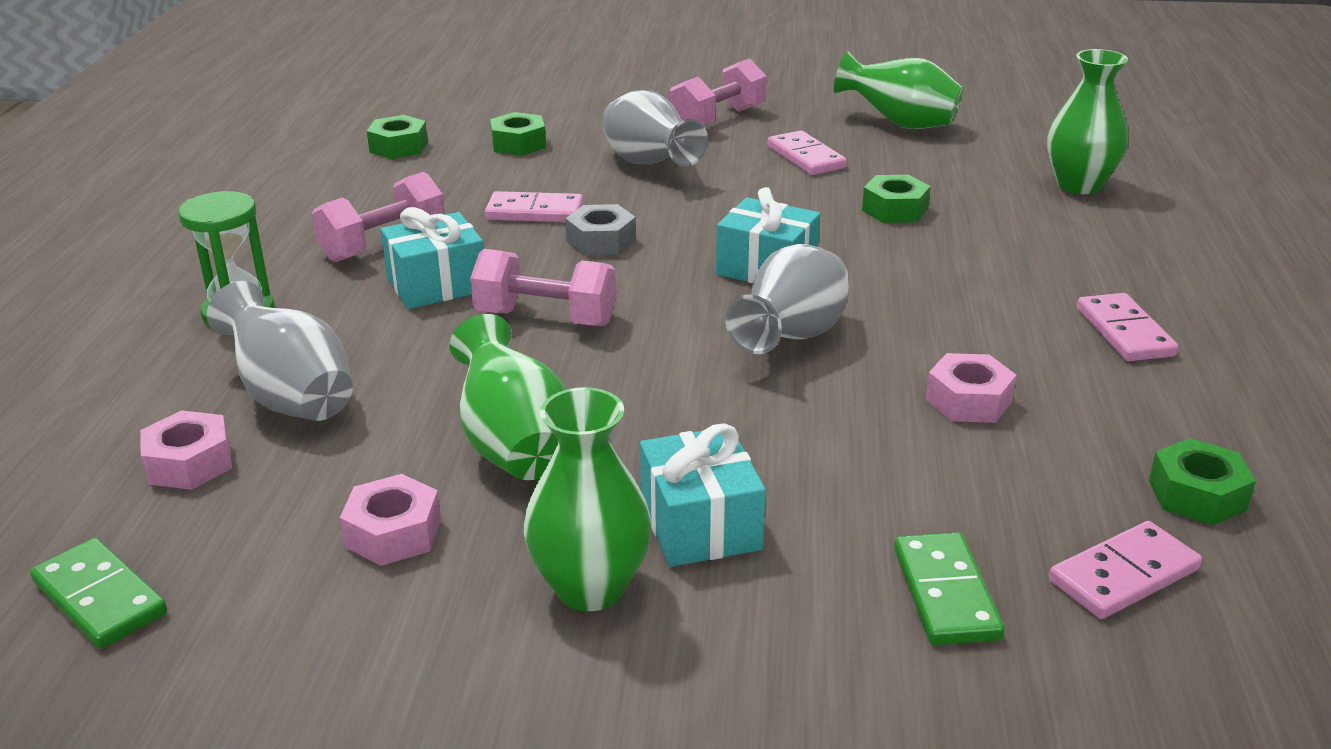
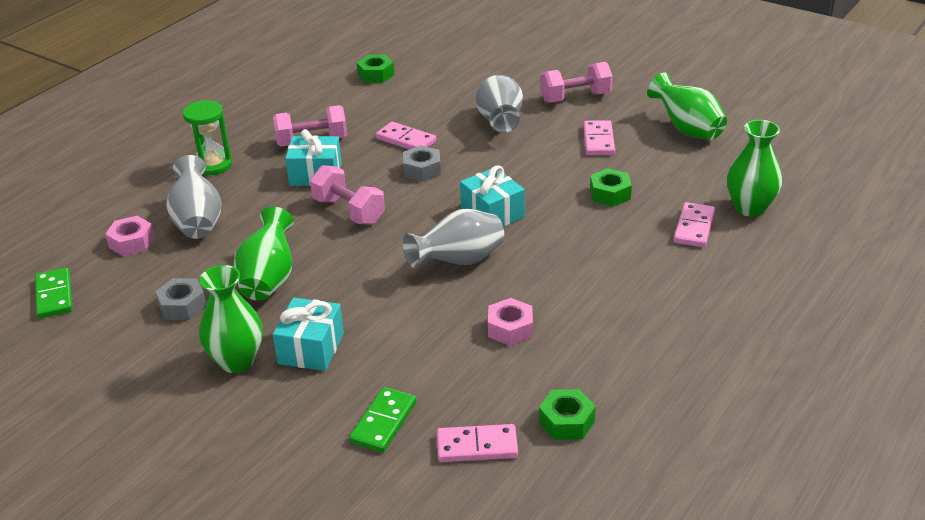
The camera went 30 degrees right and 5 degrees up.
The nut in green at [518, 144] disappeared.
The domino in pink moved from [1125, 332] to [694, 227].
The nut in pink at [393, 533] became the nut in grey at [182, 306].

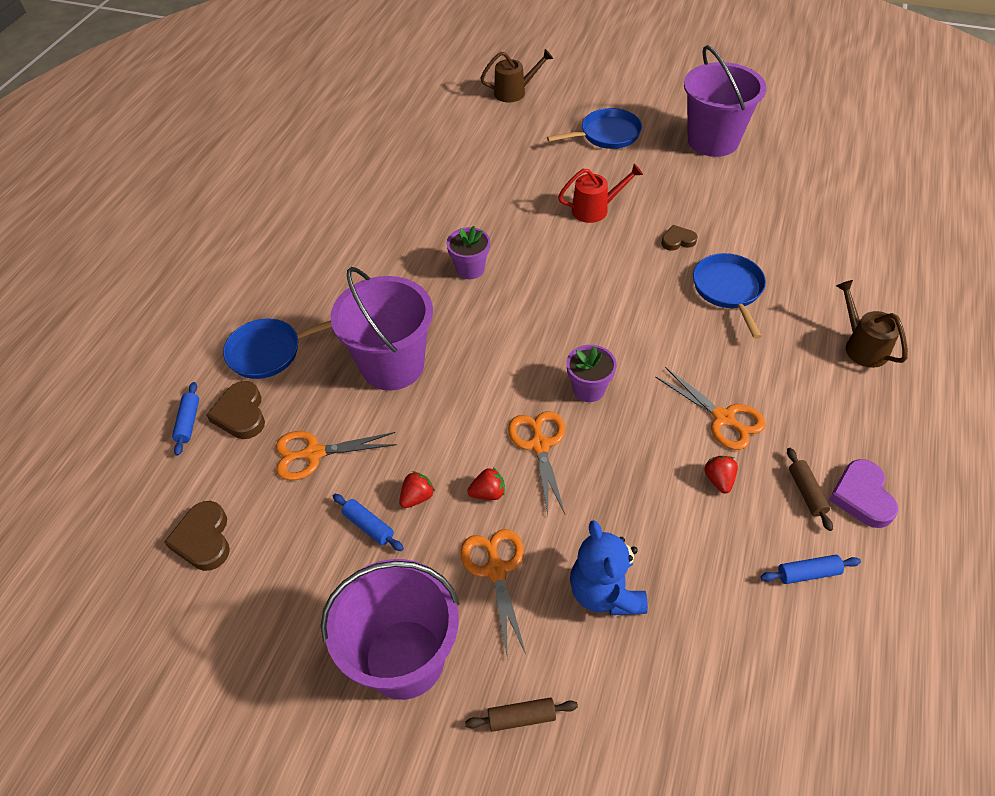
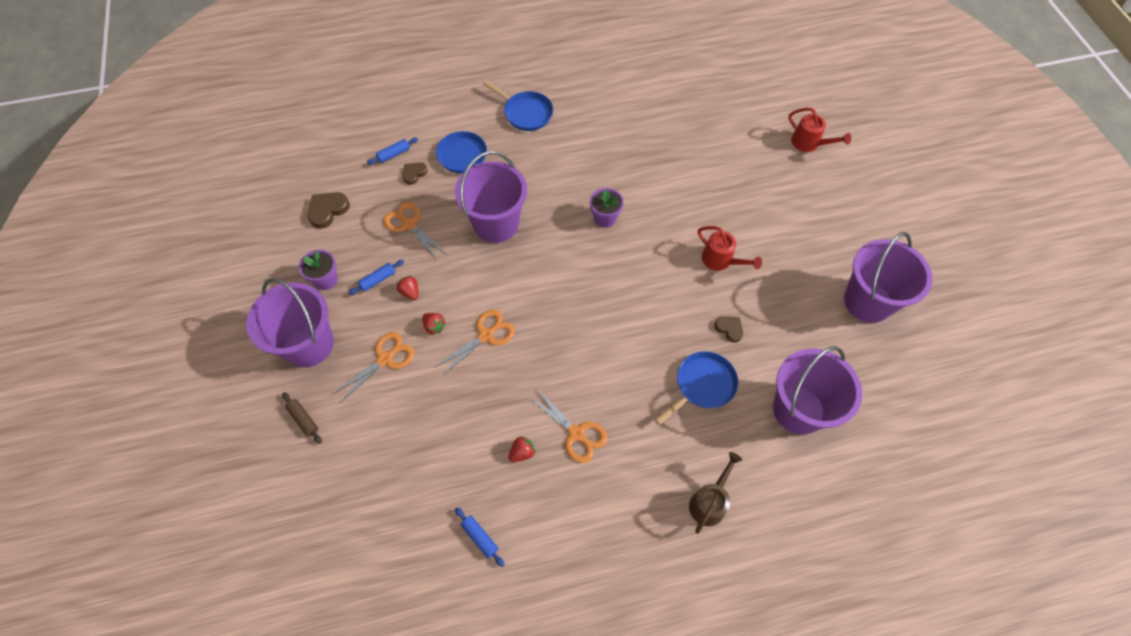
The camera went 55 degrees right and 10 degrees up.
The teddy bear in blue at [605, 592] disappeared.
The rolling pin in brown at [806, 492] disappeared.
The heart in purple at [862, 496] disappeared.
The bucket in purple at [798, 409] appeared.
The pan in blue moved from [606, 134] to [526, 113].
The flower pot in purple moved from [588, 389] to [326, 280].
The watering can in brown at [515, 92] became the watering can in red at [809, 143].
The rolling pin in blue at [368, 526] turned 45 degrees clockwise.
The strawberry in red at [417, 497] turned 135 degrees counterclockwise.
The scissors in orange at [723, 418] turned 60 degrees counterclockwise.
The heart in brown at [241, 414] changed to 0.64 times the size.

-------

§ Problem statement: Leave every picture out and copy precisely the lines from the one containing "The nut in green at [518, 144] disappeared." through the last line of the data above, both ends included.

§ Answer box:
The nut in green at [518, 144] disappeared.
The domino in pink moved from [1125, 332] to [694, 227].
The nut in pink at [393, 533] became the nut in grey at [182, 306].

The camera went 55 degrees right and 10 degrees up.
The teddy bear in blue at [605, 592] disappeared.
The rolling pin in brown at [806, 492] disappeared.
The heart in purple at [862, 496] disappeared.
The bucket in purple at [798, 409] appeared.
The pan in blue moved from [606, 134] to [526, 113].
The flower pot in purple moved from [588, 389] to [326, 280].
The watering can in brown at [515, 92] became the watering can in red at [809, 143].
The rolling pin in blue at [368, 526] turned 45 degrees clockwise.
The strawberry in red at [417, 497] turned 135 degrees counterclockwise.
The scissors in orange at [723, 418] turned 60 degrees counterclockwise.
The heart in brown at [241, 414] changed to 0.64 times the size.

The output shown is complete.